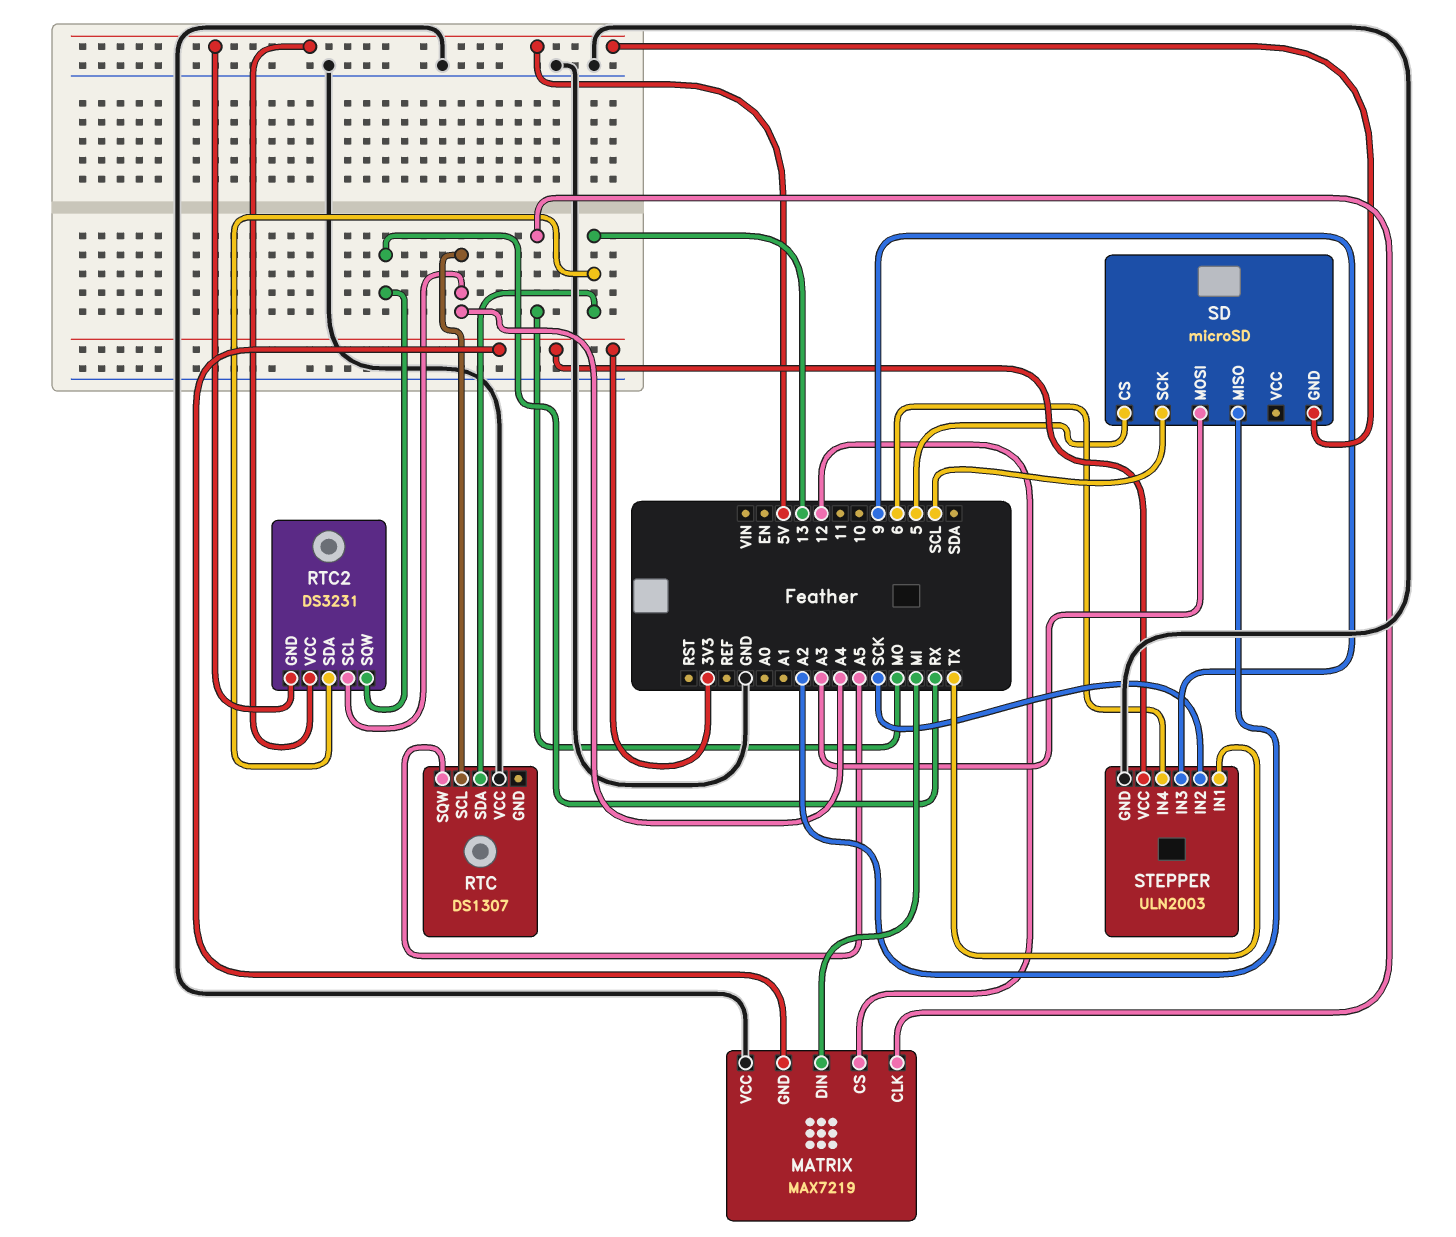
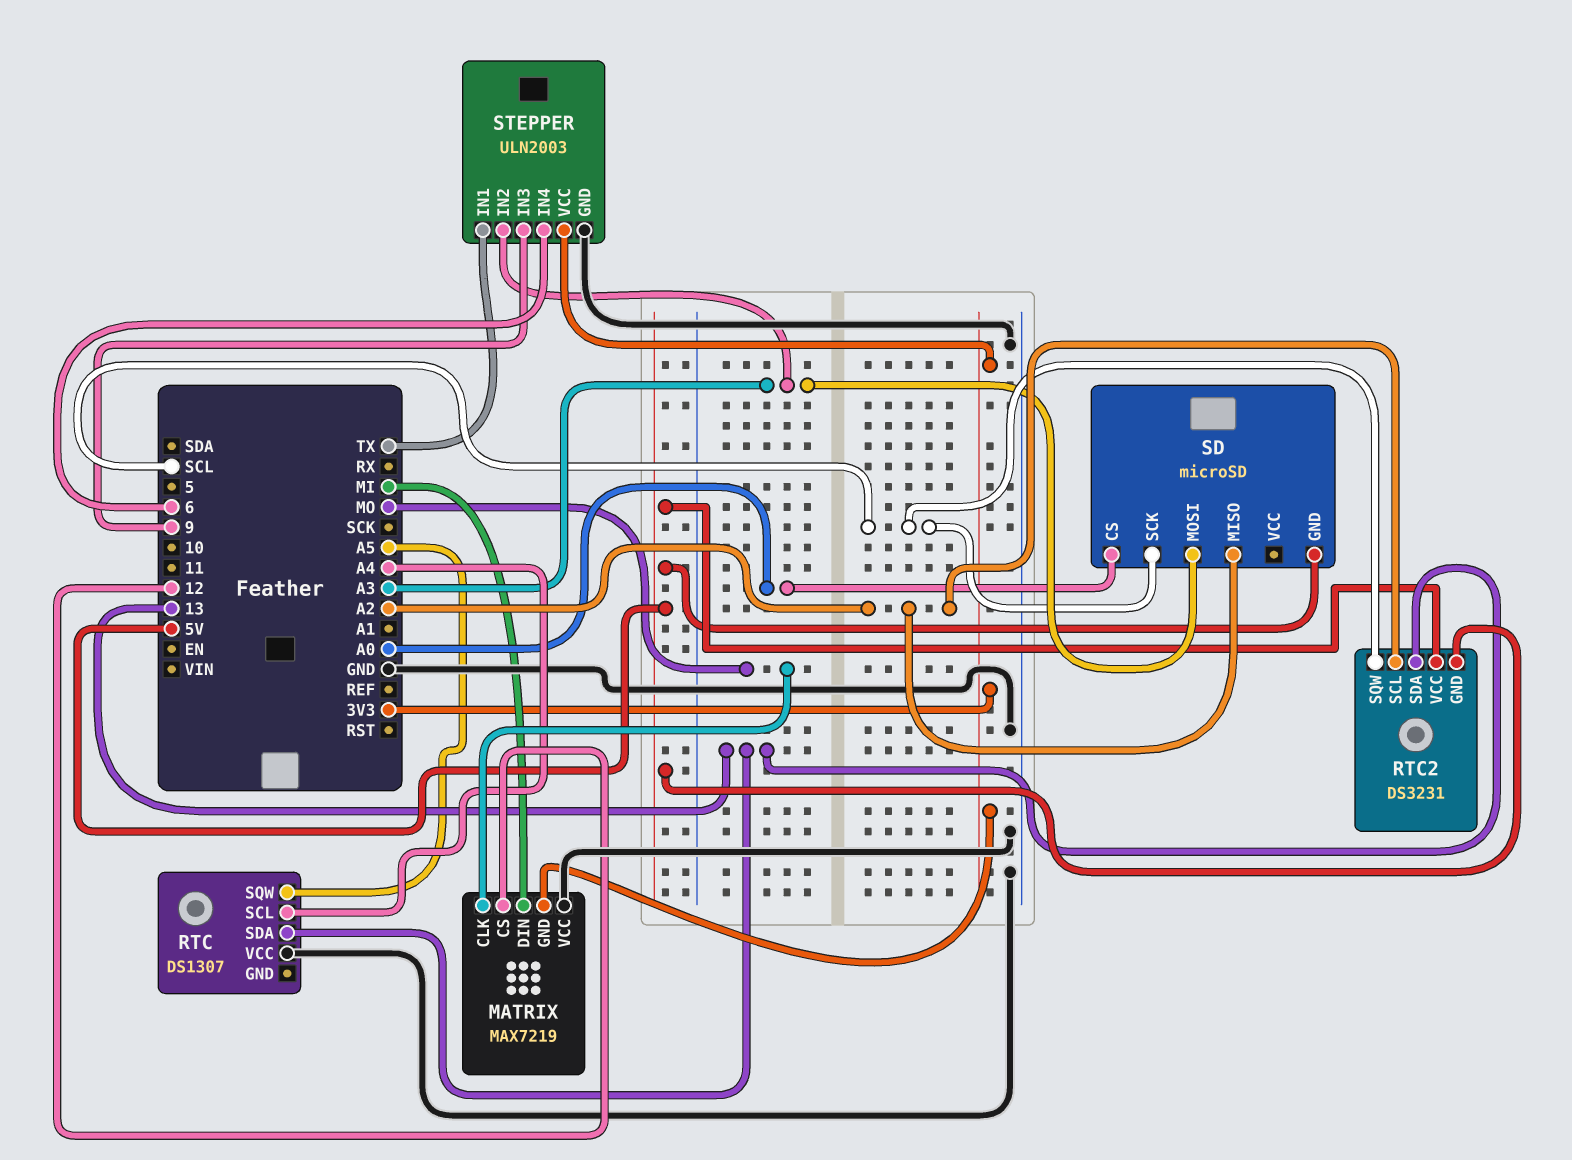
RTC2 pin SCL: A4 -> A2
RTC2 pin SQW: RX -> SCL
SD pin CS: 5 -> A0
STEPPER pin IN2: SCK -> A3

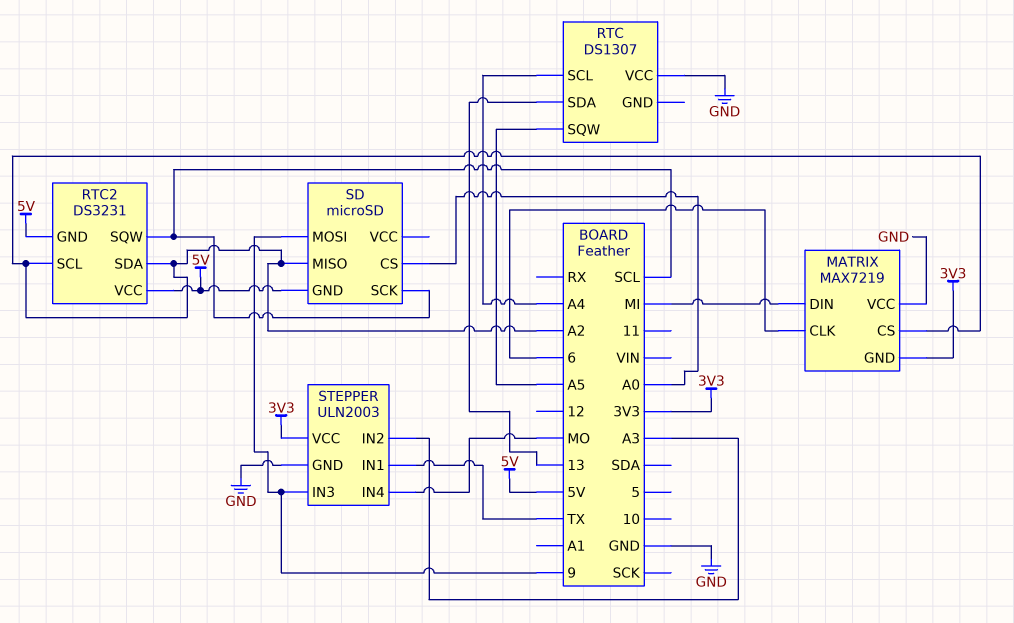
MATRIX pin CLK: MO -> 6
MATRIX pin CS: 12 -> A2
RTC2 pin SDA: 13 -> A2
SD pin MOSI: A3 -> 9
STEPPER pin IN4: 6 -> MO

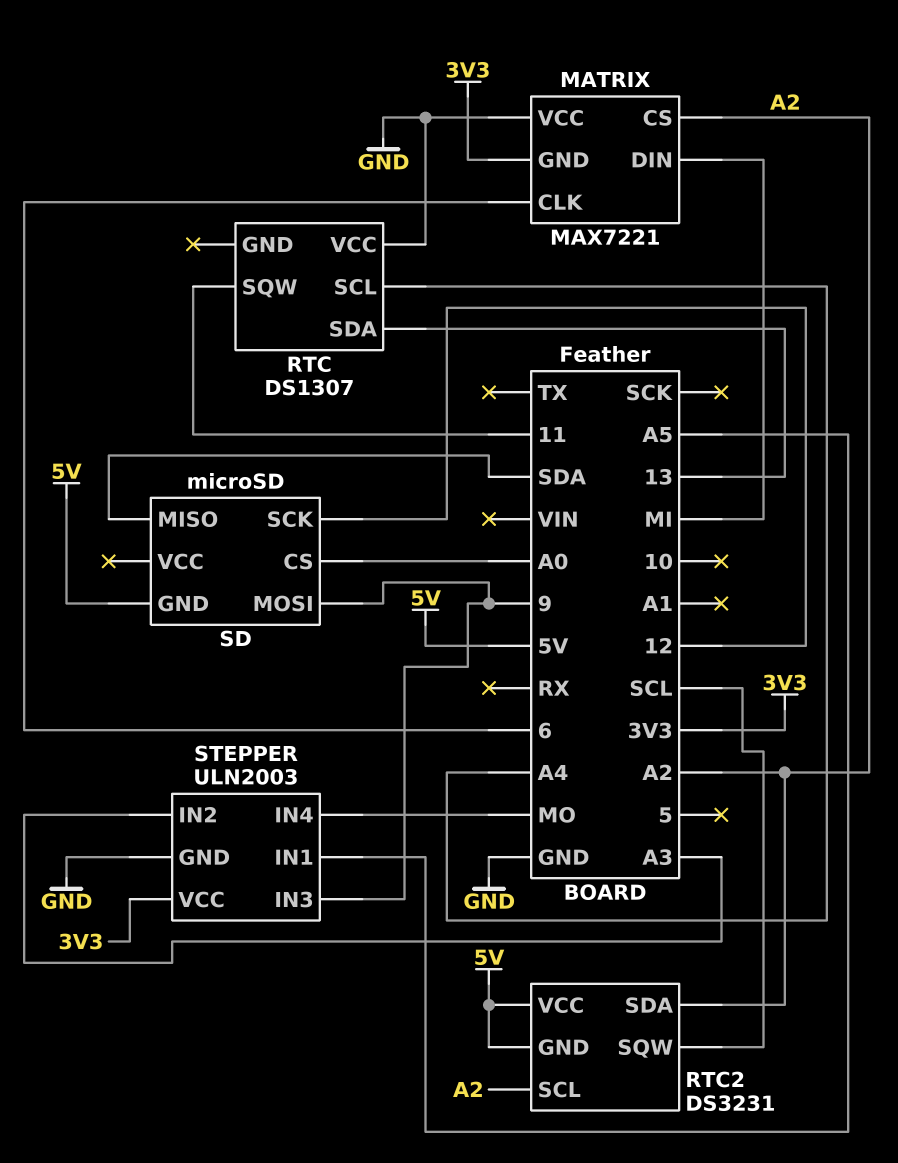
MATRIX: MAX7219 -> MAX7221
RTC pin SQW: A5 -> 11
SD pin MISO: A2 -> SDA
SD pin SCK: SCL -> 12
STEPPER pin IN1: TX -> A5

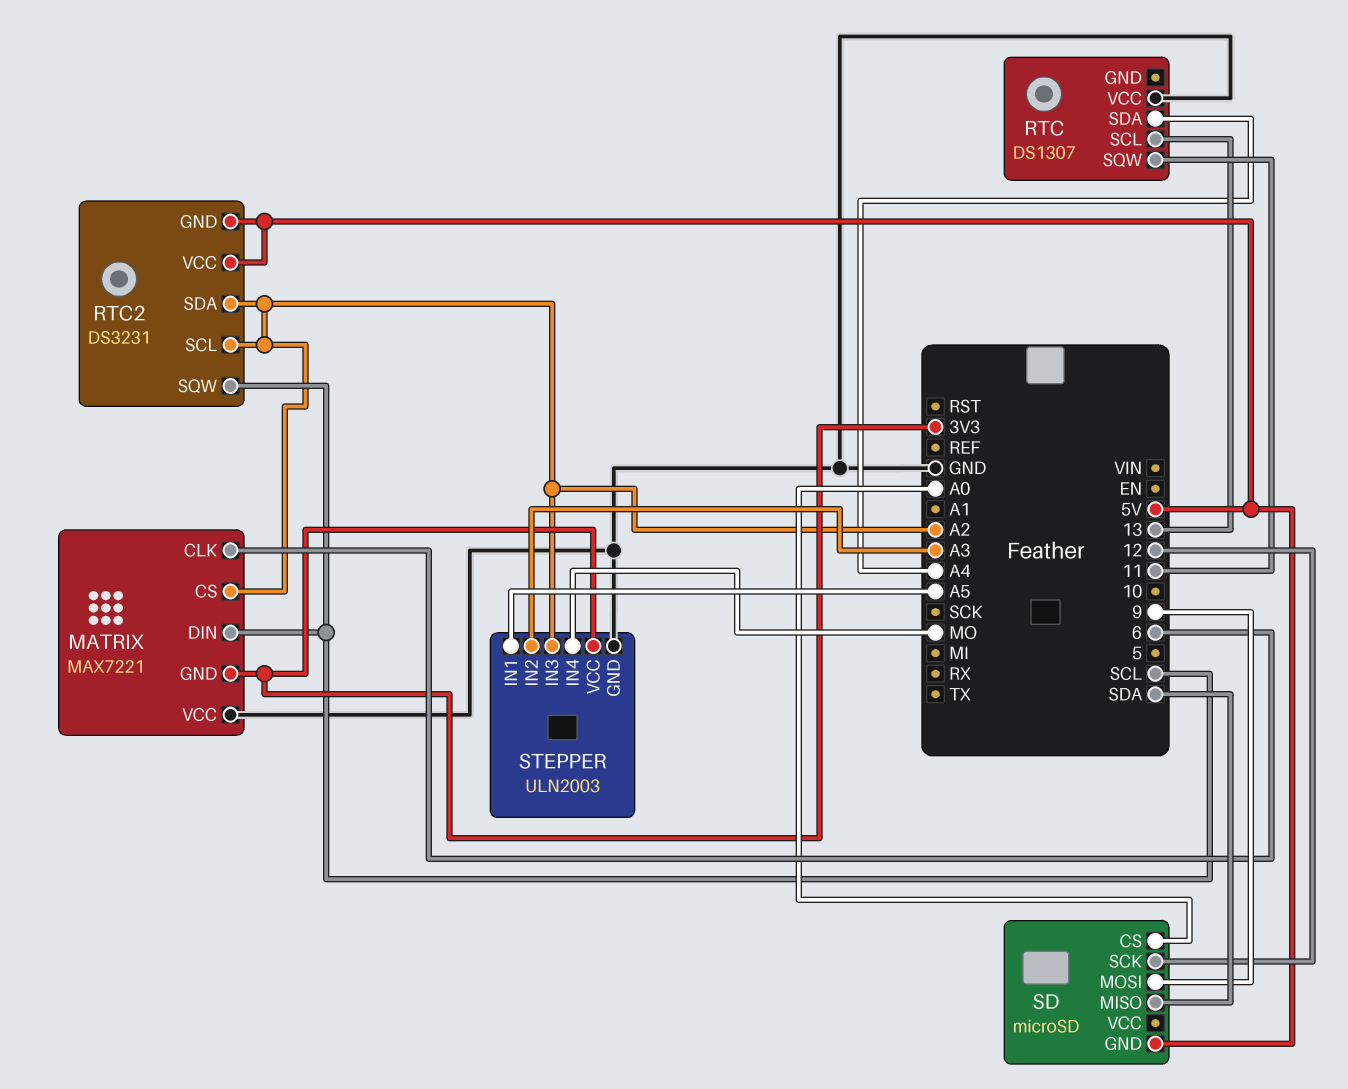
MATRIX pin DIN: MI -> SCL
RTC pin SCL: A4 -> 13
RTC pin SDA: 13 -> A4
STEPPER pin IN3: 9 -> A2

_YOUR GOAL_
Beginning with the line that contains "MATRIX pin CS: 12 -> A2", repeat every remaining line of the data exactly, the last line included, and omit pictures.

_EXERCISE RESPONSE_
MATRIX pin CS: 12 -> A2
RTC2 pin SDA: 13 -> A2
SD pin MOSI: A3 -> 9
STEPPER pin IN4: 6 -> MO

MATRIX: MAX7219 -> MAX7221
RTC pin SQW: A5 -> 11
SD pin MISO: A2 -> SDA
SD pin SCK: SCL -> 12
STEPPER pin IN1: TX -> A5

MATRIX pin DIN: MI -> SCL
RTC pin SCL: A4 -> 13
RTC pin SDA: 13 -> A4
STEPPER pin IN3: 9 -> A2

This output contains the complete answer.